### Provided records ###

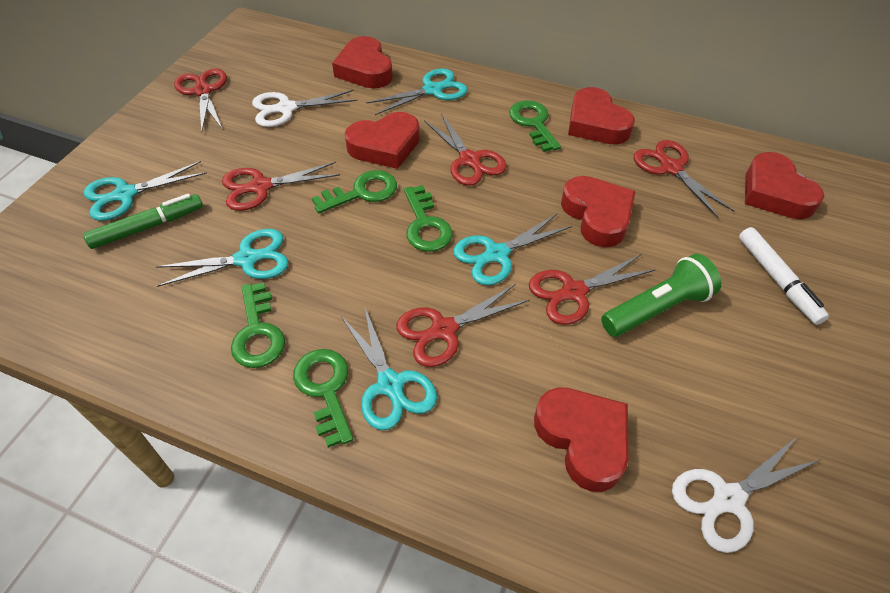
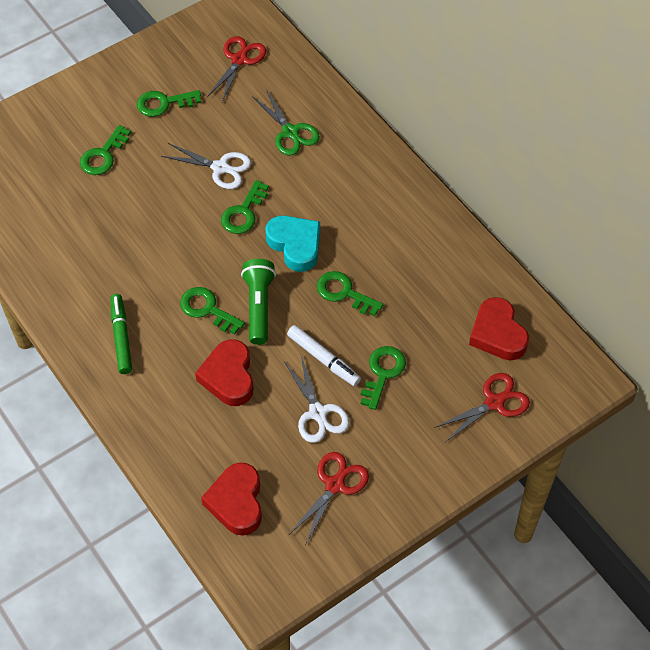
green key: 5 -> 6
green scissors: 0 -> 1
red heart: 6 -> 3
red scissors: 6 -> 3
turquoise heart: 0 -> 1
turquoise scissors: 5 -> 0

###

*Task requirements*
Wherever the string "scissors" appears in the data above, report the whole line.

*The completed task*
green scissors: 0 -> 1
red scissors: 6 -> 3
turquoise scissors: 5 -> 0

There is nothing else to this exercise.